Which of the lines below include the word "hammer"? Pull each one out.

***** Dataset records

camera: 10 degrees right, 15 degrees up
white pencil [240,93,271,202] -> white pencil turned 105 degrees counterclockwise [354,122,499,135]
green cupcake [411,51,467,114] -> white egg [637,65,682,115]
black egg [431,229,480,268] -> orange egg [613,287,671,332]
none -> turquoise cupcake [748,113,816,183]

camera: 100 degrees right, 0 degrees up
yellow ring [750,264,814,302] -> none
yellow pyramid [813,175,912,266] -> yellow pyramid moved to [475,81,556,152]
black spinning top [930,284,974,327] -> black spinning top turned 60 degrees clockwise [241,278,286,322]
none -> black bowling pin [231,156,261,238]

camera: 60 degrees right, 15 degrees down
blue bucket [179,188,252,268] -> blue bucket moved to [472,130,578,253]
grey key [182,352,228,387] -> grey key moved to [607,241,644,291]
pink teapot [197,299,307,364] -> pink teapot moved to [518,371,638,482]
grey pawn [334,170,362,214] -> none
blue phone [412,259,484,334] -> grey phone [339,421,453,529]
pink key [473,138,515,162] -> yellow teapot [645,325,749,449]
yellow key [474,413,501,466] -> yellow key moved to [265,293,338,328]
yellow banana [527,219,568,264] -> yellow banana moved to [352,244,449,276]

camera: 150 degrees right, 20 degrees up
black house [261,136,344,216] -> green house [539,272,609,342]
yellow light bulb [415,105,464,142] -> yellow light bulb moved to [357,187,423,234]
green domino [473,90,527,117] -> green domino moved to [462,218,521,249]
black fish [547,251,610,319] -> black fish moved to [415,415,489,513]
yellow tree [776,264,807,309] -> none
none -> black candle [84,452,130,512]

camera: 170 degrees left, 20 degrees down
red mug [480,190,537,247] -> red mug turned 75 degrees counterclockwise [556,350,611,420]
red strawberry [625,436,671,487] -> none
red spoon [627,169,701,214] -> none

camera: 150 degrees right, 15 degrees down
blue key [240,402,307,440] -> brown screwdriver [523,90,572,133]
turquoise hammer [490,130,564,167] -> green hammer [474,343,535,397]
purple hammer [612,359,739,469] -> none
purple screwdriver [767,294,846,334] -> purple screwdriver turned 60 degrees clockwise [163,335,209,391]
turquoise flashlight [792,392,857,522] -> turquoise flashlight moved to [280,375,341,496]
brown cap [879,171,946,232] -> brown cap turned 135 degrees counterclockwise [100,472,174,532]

**********

Completed exercise —
turquoise hammer [490,130,564,167] -> green hammer [474,343,535,397]
purple hammer [612,359,739,469] -> none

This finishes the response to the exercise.